## Material to process
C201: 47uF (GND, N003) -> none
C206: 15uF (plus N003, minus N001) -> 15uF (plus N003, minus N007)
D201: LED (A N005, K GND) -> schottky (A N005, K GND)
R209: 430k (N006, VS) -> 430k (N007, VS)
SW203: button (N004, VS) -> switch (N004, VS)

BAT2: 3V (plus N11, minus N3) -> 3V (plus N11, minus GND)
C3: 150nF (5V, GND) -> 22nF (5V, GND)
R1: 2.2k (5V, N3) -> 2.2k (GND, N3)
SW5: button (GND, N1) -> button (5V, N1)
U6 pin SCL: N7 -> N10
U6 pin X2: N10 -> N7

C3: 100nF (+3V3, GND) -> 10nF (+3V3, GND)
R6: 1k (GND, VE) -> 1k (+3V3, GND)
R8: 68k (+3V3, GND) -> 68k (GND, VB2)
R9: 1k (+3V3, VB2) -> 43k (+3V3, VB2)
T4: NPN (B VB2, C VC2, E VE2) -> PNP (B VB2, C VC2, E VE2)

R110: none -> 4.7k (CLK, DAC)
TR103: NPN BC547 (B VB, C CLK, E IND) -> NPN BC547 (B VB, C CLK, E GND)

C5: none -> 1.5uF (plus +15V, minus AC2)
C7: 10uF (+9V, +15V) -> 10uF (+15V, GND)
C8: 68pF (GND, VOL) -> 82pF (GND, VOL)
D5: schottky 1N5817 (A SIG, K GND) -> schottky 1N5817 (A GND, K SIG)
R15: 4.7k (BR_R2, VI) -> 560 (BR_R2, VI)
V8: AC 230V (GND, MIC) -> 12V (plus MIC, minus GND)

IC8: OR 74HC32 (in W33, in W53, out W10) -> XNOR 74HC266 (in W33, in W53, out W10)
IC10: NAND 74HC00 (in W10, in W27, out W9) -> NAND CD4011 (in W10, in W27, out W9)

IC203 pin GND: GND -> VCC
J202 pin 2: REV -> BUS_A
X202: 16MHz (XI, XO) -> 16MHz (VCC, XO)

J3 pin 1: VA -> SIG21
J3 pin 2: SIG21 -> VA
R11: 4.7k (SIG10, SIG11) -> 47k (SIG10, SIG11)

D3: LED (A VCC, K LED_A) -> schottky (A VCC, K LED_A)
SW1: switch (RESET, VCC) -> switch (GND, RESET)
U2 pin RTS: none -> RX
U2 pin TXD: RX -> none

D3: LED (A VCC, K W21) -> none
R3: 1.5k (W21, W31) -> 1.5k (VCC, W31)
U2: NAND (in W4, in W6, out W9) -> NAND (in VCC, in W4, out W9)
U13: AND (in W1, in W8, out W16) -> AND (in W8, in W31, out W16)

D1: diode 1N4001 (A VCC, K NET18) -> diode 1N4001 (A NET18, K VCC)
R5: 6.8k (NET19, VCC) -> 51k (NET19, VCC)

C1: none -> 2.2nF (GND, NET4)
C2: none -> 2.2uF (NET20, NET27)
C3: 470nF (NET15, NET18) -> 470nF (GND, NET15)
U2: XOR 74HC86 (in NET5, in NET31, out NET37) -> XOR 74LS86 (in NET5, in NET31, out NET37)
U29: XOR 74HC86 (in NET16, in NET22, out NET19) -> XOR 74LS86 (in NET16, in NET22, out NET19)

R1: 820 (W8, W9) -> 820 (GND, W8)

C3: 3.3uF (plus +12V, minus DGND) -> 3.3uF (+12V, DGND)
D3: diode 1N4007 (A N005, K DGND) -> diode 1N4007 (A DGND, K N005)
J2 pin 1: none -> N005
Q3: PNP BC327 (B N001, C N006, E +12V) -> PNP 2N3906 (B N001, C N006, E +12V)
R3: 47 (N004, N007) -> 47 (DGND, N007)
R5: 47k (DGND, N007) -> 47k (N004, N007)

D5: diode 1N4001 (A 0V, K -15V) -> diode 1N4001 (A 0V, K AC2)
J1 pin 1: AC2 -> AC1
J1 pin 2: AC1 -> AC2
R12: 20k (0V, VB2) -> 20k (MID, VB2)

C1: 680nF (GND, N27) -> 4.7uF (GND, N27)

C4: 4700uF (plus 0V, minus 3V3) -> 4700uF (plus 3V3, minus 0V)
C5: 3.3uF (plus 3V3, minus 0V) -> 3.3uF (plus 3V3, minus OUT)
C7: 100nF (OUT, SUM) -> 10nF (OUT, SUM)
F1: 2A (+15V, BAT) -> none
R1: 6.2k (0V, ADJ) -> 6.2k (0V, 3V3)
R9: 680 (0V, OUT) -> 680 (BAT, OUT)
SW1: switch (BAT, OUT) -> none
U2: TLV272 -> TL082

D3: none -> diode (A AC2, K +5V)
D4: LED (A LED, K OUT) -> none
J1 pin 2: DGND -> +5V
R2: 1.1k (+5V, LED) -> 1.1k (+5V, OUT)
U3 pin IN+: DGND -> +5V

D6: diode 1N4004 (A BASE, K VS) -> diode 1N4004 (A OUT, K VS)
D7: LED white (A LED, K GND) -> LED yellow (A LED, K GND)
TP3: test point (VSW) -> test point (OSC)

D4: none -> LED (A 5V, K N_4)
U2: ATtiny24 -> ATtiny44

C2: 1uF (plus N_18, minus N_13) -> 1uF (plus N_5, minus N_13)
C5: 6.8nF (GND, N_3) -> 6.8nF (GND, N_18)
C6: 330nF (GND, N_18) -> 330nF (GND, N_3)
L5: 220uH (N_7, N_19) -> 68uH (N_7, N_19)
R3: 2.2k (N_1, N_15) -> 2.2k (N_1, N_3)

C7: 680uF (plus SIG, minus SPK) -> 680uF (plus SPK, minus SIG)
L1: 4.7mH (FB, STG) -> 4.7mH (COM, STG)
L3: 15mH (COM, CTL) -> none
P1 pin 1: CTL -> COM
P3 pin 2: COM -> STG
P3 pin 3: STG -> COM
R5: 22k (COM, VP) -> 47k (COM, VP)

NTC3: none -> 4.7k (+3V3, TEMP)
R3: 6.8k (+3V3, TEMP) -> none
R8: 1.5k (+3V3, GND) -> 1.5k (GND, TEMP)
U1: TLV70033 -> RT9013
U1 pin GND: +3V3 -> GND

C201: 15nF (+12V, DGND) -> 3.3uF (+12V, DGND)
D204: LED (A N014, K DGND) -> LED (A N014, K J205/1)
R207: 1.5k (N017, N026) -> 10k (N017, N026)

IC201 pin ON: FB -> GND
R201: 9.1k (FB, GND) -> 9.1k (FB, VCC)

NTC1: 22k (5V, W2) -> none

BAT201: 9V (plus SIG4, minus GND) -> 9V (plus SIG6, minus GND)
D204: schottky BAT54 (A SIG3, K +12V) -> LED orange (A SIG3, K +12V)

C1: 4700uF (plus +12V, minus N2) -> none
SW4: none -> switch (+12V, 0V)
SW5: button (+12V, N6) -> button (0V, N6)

## What the task requires
Write out each line above containing "button".

## Reply to the task
SW203: button (N004, VS) -> switch (N004, VS)
SW5: button (GND, N1) -> button (5V, N1)
SW5: button (+12V, N6) -> button (0V, N6)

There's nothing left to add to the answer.